> [TASK TO CARRY OUT]:
All lines from the one that contains "box/green (2nd from left)" to the end of the data must be retyped exactly. Pictures are not retyped.

> [Scene image comparisons]:
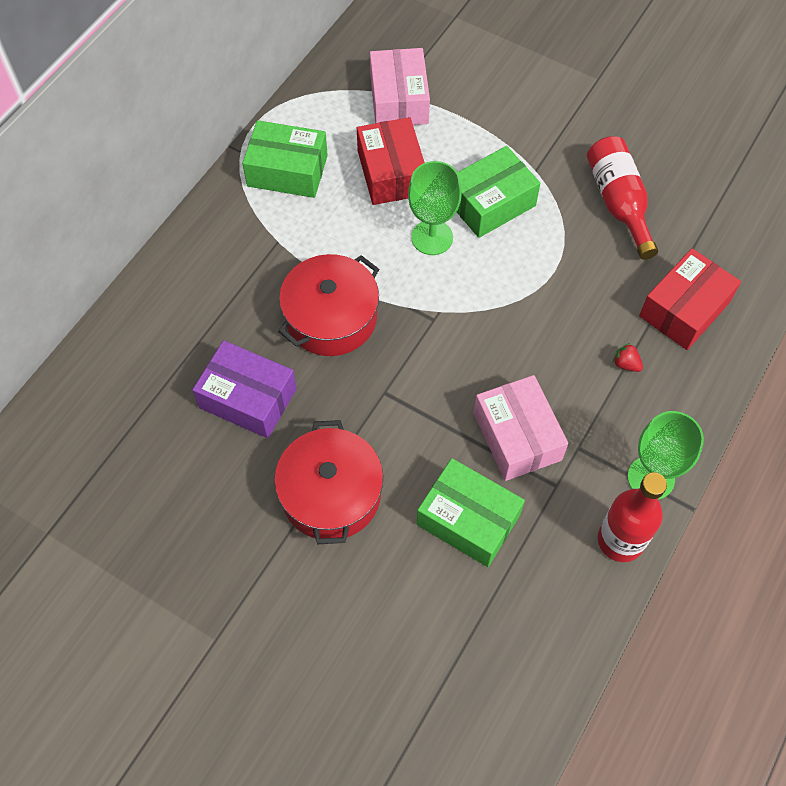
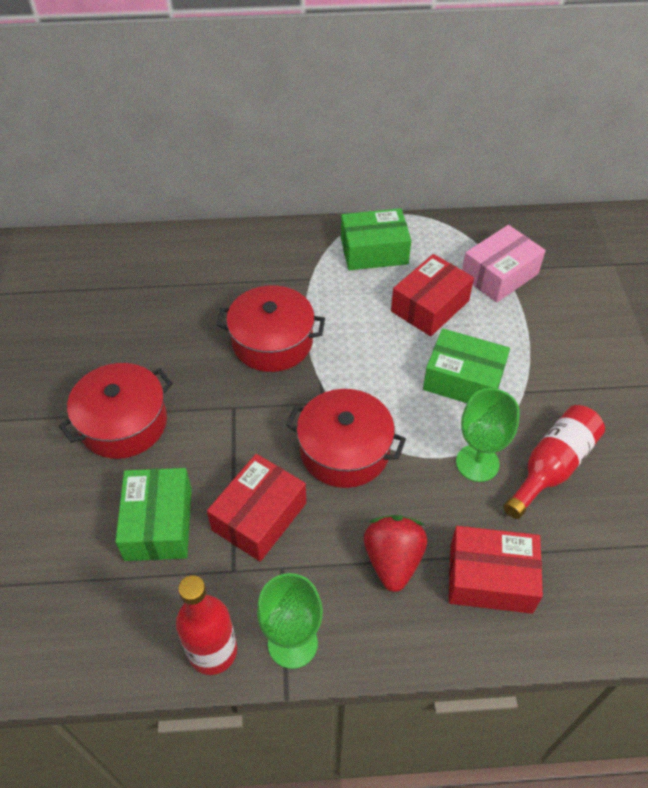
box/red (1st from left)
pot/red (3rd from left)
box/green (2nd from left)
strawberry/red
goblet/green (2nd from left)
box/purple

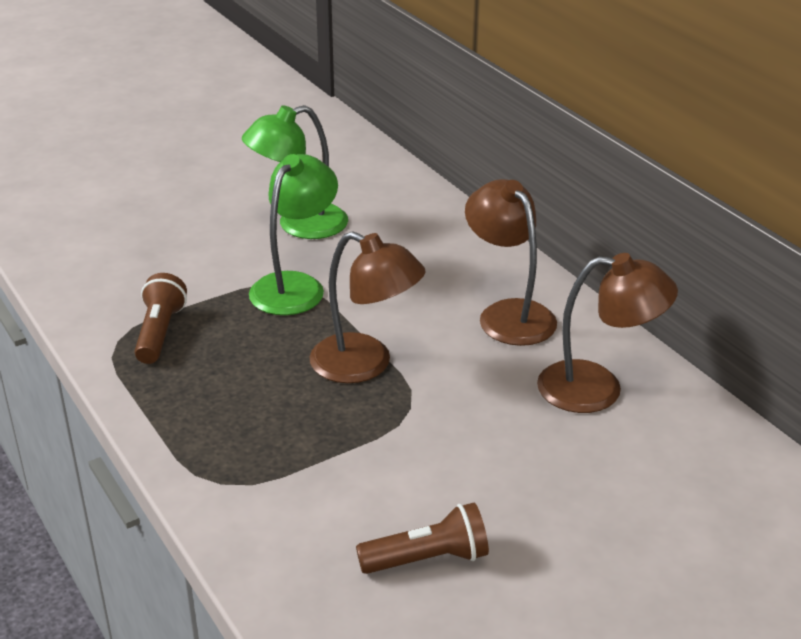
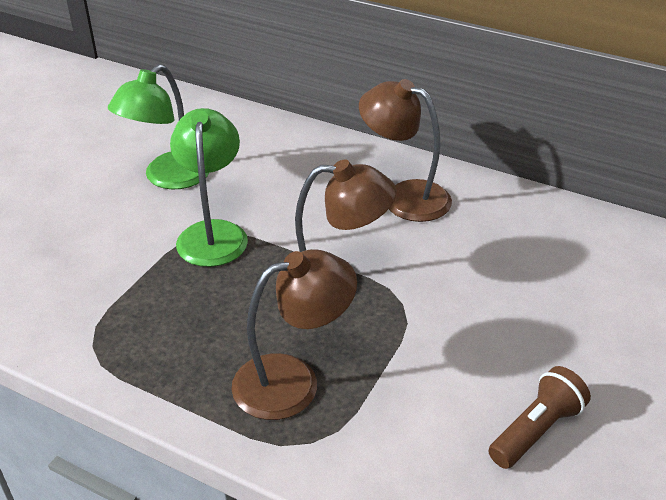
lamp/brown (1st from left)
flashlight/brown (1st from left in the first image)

> [EXERCISE RESPONSE]:
box/green (2nd from left)
strawberry/red
goblet/green (2nd from left)
box/purple

lamp/brown (1st from left)
flashlight/brown (1st from left in the first image)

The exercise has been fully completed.